▶ What needs to be done
For the entries that follow, retype exactly the lines from the one containing "white pyramid: 6 -> 5" to the one containing "white spinning top: 11 -> 9", inclusive, and only those. Images stay out of the copy.

▶ Data provided
•••••
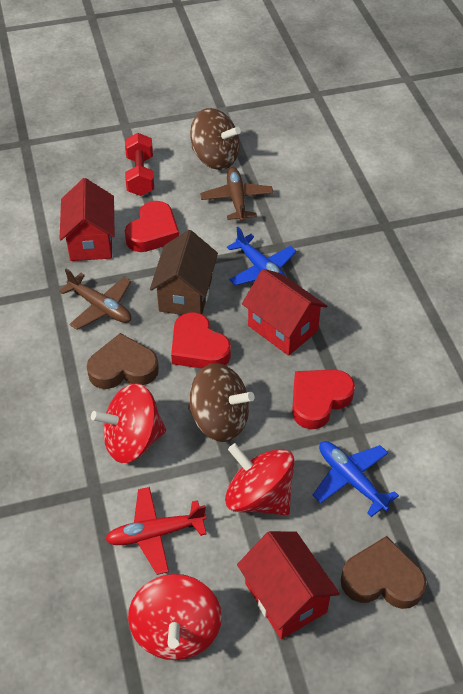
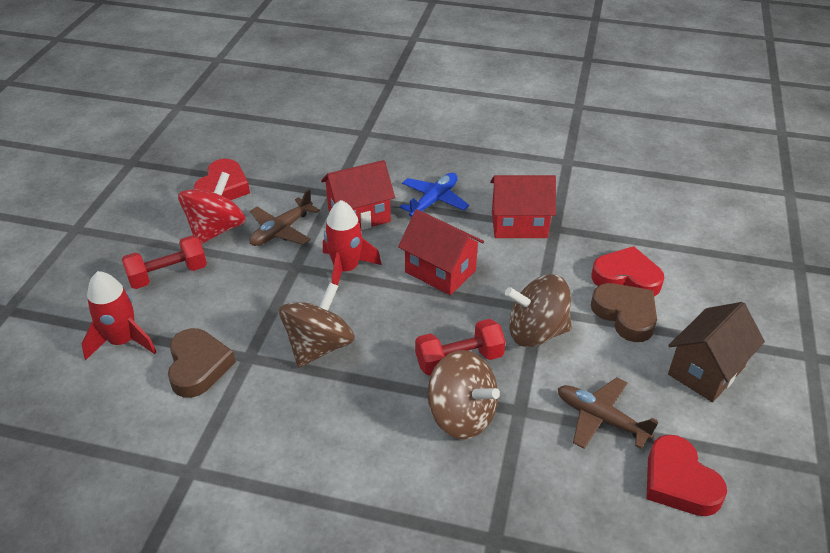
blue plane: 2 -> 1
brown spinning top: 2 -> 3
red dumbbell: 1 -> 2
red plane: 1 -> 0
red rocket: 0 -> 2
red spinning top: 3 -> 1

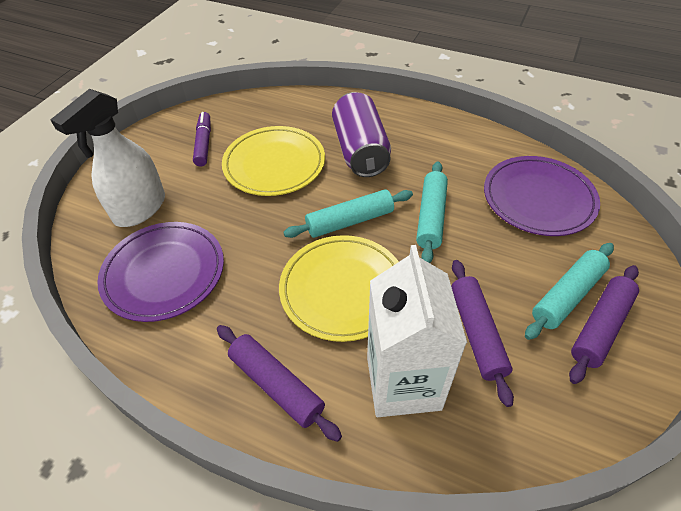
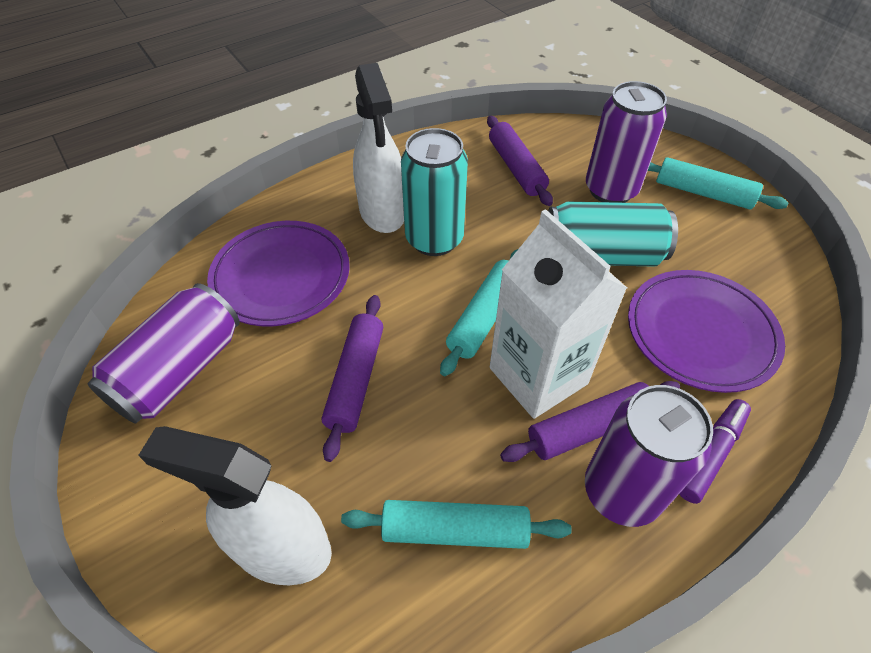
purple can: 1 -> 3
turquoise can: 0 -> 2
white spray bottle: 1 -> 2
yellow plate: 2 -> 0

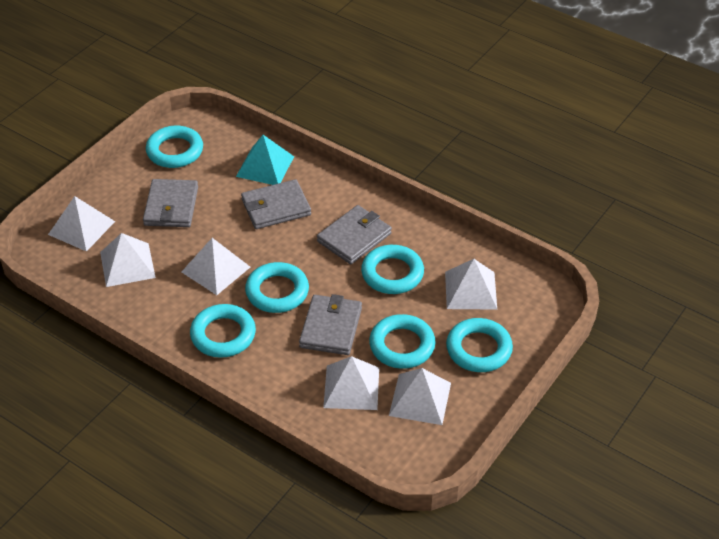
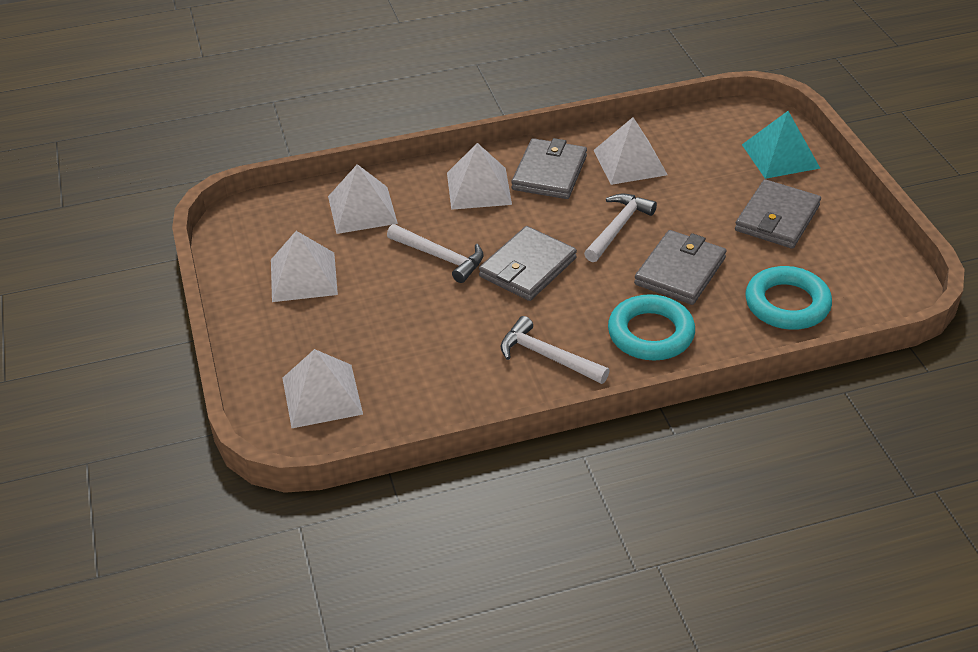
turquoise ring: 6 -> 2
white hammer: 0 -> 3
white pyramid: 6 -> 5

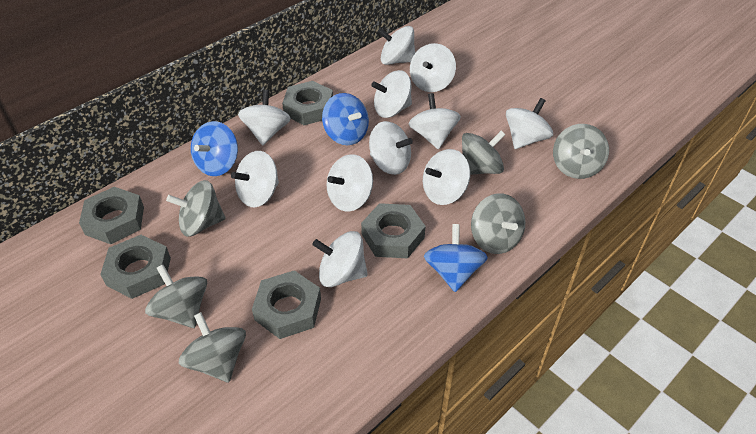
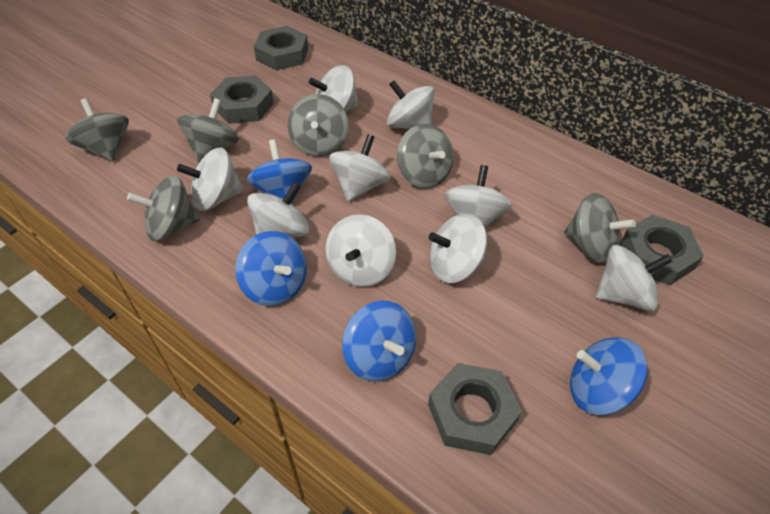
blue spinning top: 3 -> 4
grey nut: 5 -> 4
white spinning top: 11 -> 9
•••••
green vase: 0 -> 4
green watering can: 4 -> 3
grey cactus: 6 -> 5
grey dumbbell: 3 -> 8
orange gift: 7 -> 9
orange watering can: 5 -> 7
•••••
▶ Reply
white pyramid: 6 -> 5

blue spinning top: 3 -> 4
grey nut: 5 -> 4
white spinning top: 11 -> 9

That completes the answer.